++++ DATA PROVIDED

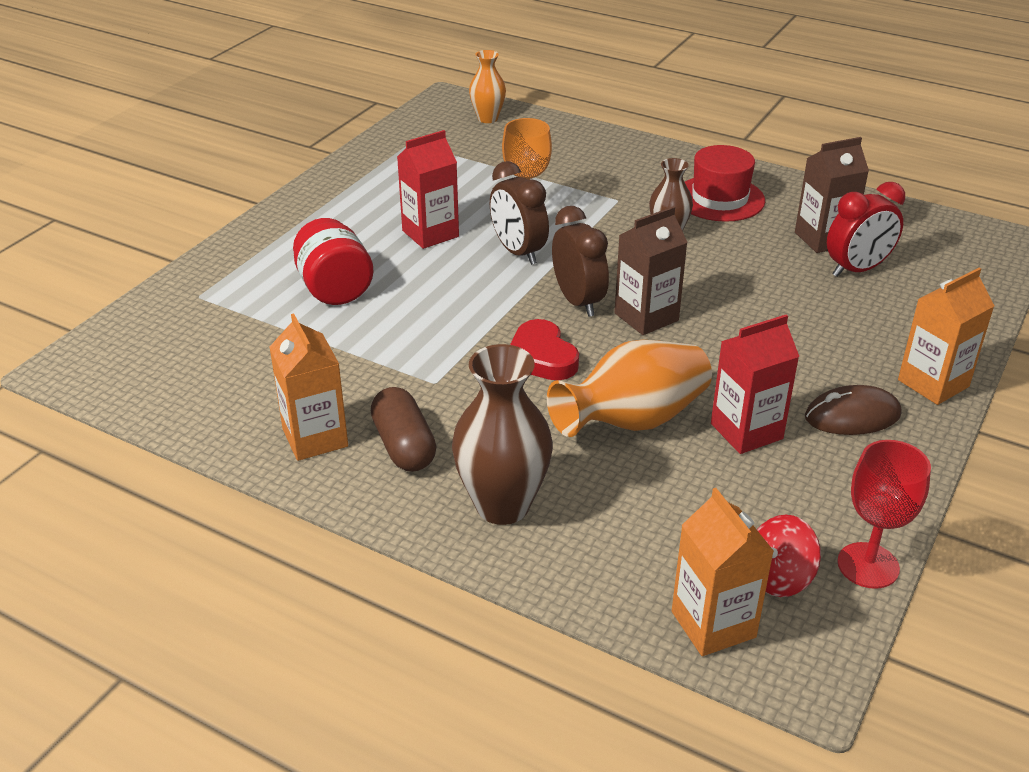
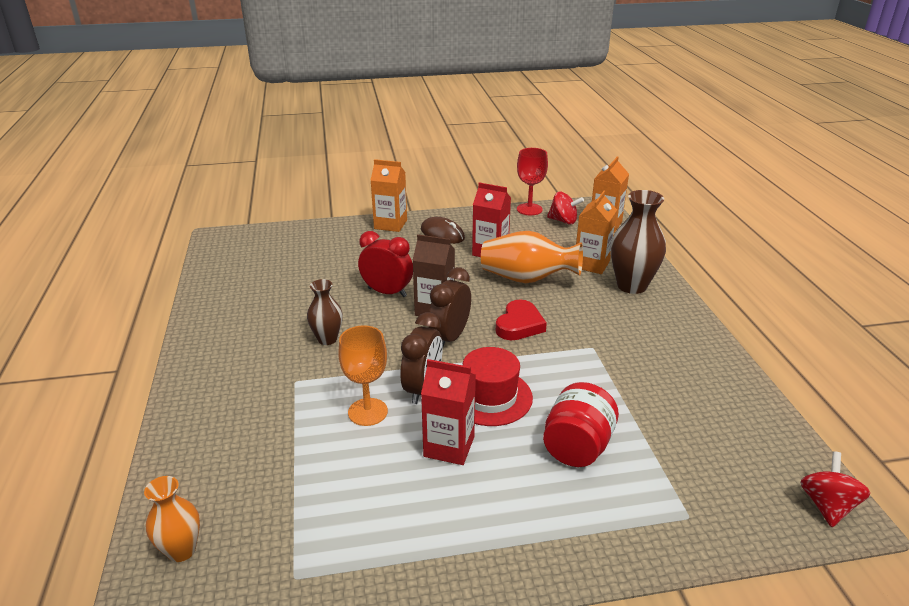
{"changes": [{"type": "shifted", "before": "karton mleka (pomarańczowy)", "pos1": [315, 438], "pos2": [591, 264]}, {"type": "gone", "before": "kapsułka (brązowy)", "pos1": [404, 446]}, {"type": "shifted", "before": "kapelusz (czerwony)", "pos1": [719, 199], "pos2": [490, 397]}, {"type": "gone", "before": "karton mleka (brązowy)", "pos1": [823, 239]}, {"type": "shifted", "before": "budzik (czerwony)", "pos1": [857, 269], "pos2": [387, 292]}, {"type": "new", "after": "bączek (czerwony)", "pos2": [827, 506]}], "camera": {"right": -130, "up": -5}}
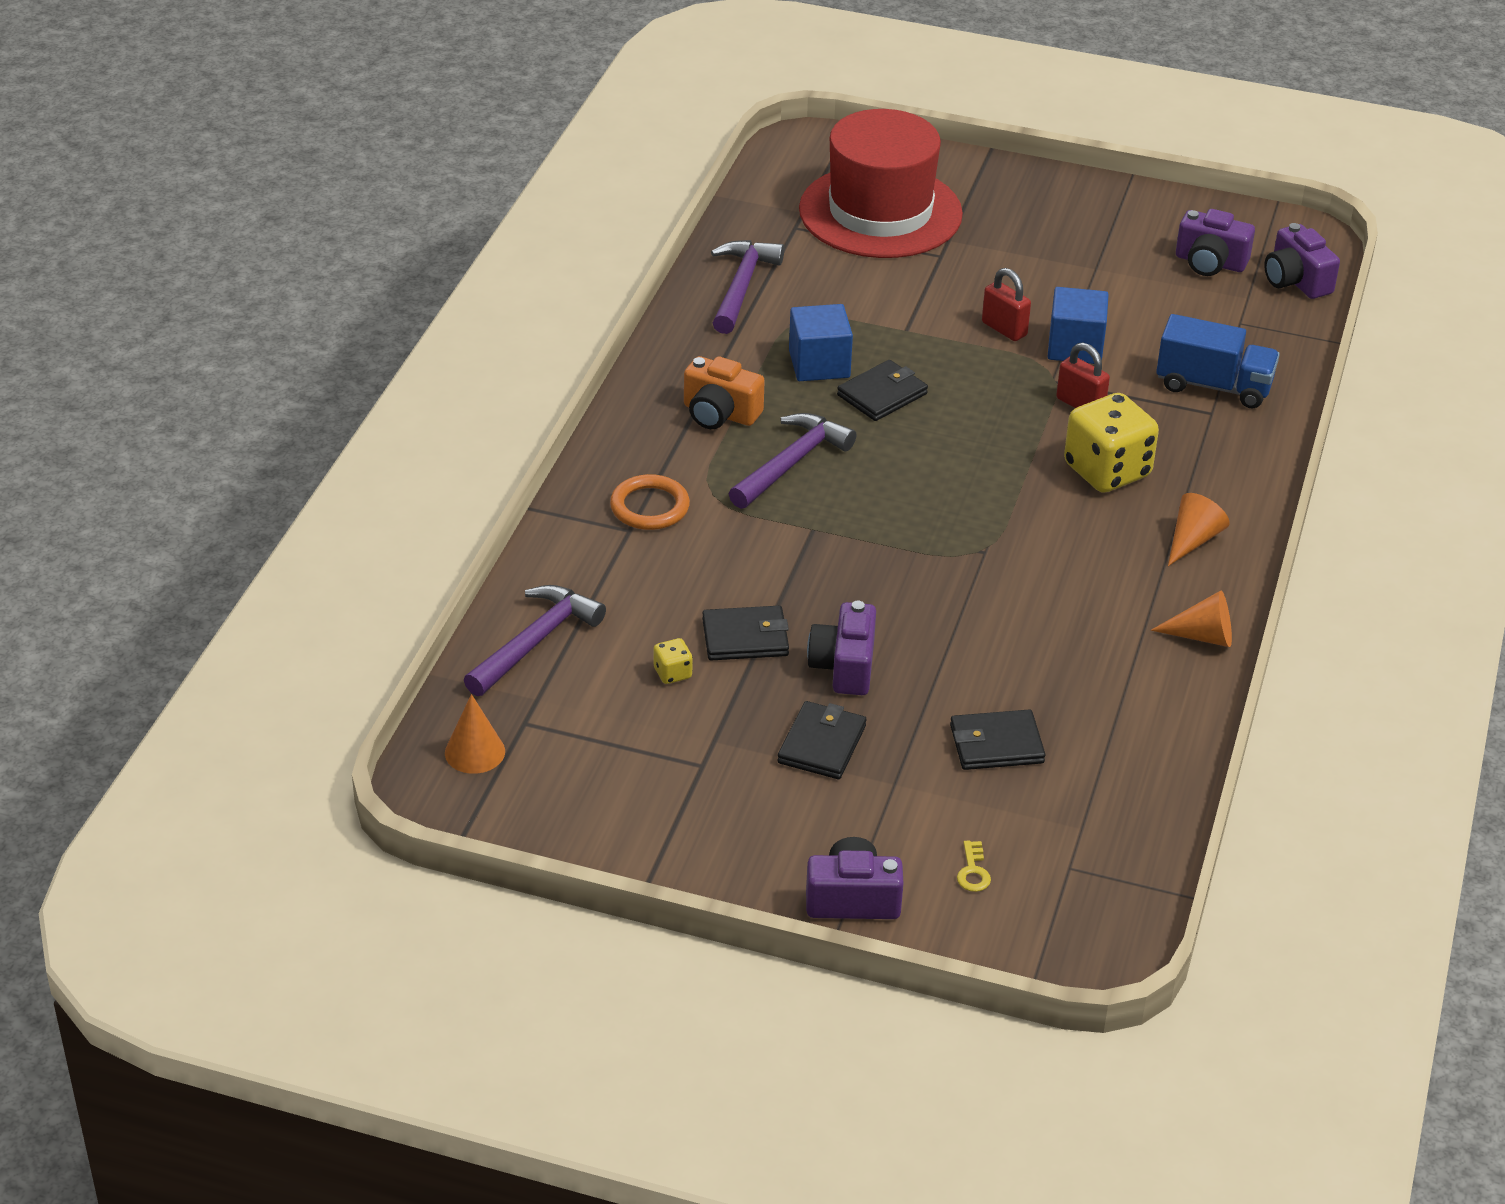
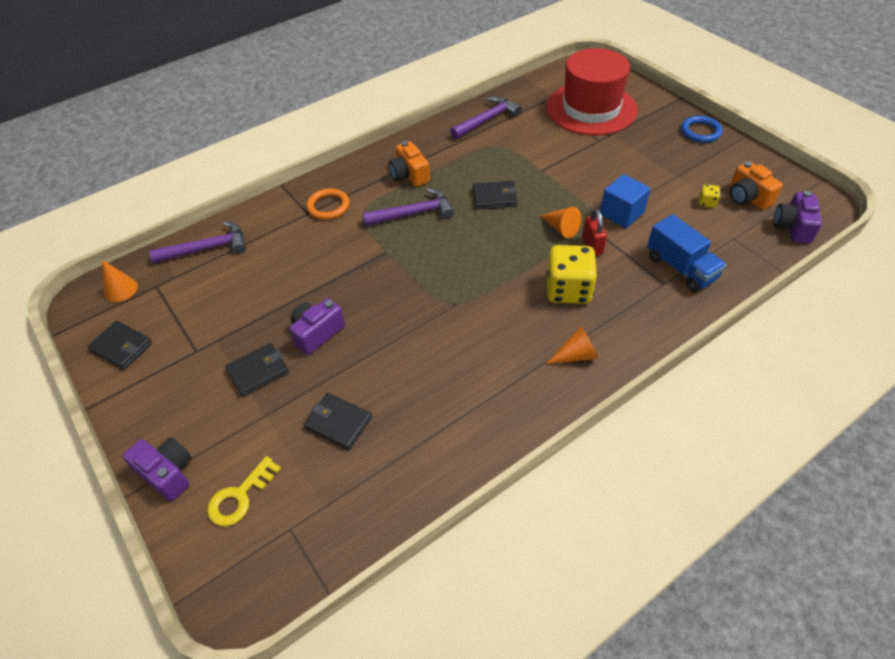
{"changes": [{"type": "shifted", "before": "kostka do gry (żółty)", "pos1": [672, 673], "pos2": [707, 202]}, {"type": "shifted", "before": "portfel (czarny)", "pos1": [745, 637], "pos2": [121, 347]}, {"type": "gone", "before": "sześcian (niebieski)", "pos1": [819, 364]}, {"type": "scaled", "before": "klucz (żółty)", "pos1": [973, 871], "pos2": [240, 496], "scale": 1.82}, {"type": "gone", "before": "kłódka (czerwony)", "pos1": [1004, 329]}, {"type": "shifted", "before": "stożek (pomarańczowy)", "pos1": [1202, 636], "pos2": [561, 228]}, {"type": "repainted", "before": "aparat fotograficzny (fioletowy)", "after": "aparat fotograficzny (pomarańczowy)", "pos1": [1210, 263], "pos2": [747, 197]}, {"type": "new", "after": "pierścień (niebieski)", "pos2": [700, 132]}], "camera": {"right": 40, "up": 10}}
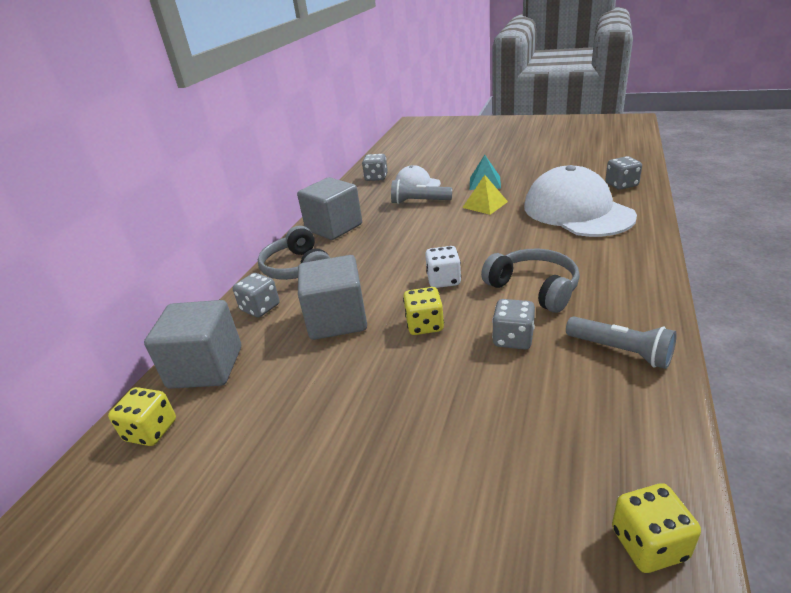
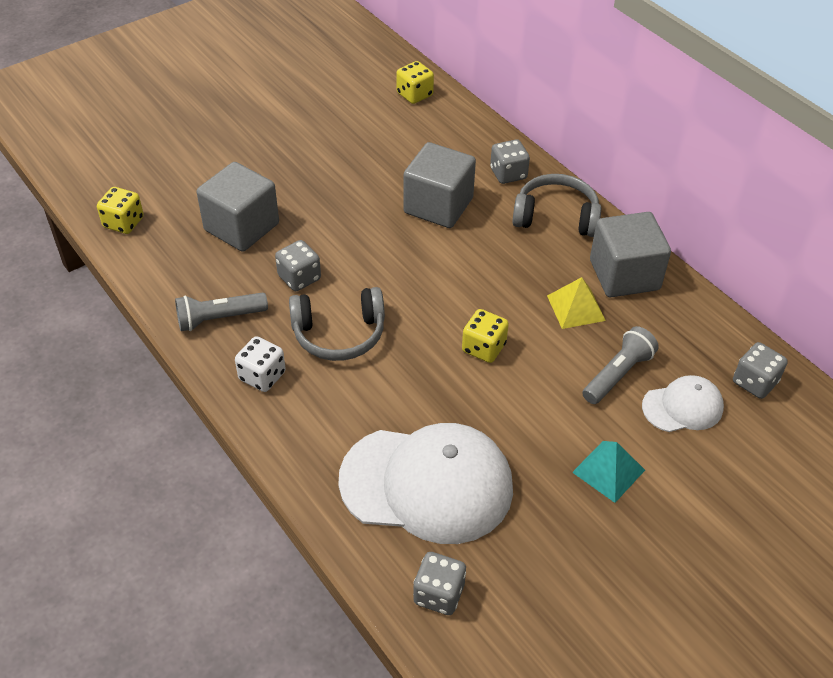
{"changes": [{"type": "shifted", "before": "sześcian (szary)", "pos1": [206, 367], "pos2": [242, 227]}, {"type": "shifted", "before": "kostka do gry (żółty)", "pos1": [424, 325], "pos2": [483, 348]}, {"type": "shifted", "before": "kostka do gry (biały)", "pos1": [443, 280], "pos2": [262, 376]}, {"type": "shifted", "before": "piramida (żółty)", "pos1": [485, 204], "pos2": [576, 308]}], "camera": {"right": 120, "up": 15}}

++++++++

• **THE TASK**: Transcribe the listing above in full. Pictures are not part of the copy.

• **TASK SOLUTION**:
{"changes": [{"type": "shifted", "before": "karton mleka (pomarańczowy)", "pos1": [315, 438], "pos2": [591, 264]}, {"type": "gone", "before": "kapsułka (brązowy)", "pos1": [404, 446]}, {"type": "shifted", "before": "kapelusz (czerwony)", "pos1": [719, 199], "pos2": [490, 397]}, {"type": "gone", "before": "karton mleka (brązowy)", "pos1": [823, 239]}, {"type": "shifted", "before": "budzik (czerwony)", "pos1": [857, 269], "pos2": [387, 292]}, {"type": "new", "after": "bączek (czerwony)", "pos2": [827, 506]}], "camera": {"right": -130, "up": -5}}
{"changes": [{"type": "shifted", "before": "kostka do gry (żółty)", "pos1": [672, 673], "pos2": [707, 202]}, {"type": "shifted", "before": "portfel (czarny)", "pos1": [745, 637], "pos2": [121, 347]}, {"type": "gone", "before": "sześcian (niebieski)", "pos1": [819, 364]}, {"type": "scaled", "before": "klucz (żółty)", "pos1": [973, 871], "pos2": [240, 496], "scale": 1.82}, {"type": "gone", "before": "kłódka (czerwony)", "pos1": [1004, 329]}, {"type": "shifted", "before": "stożek (pomarańczowy)", "pos1": [1202, 636], "pos2": [561, 228]}, {"type": "repainted", "before": "aparat fotograficzny (fioletowy)", "after": "aparat fotograficzny (pomarańczowy)", "pos1": [1210, 263], "pos2": [747, 197]}, {"type": "new", "after": "pierścień (niebieski)", "pos2": [700, 132]}], "camera": {"right": 40, "up": 10}}
{"changes": [{"type": "shifted", "before": "sześcian (szary)", "pos1": [206, 367], "pos2": [242, 227]}, {"type": "shifted", "before": "kostka do gry (żółty)", "pos1": [424, 325], "pos2": [483, 348]}, {"type": "shifted", "before": "kostka do gry (biały)", "pos1": [443, 280], "pos2": [262, 376]}, {"type": "shifted", "before": "piramida (żółty)", "pos1": [485, 204], "pos2": [576, 308]}], "camera": {"right": 120, "up": 15}}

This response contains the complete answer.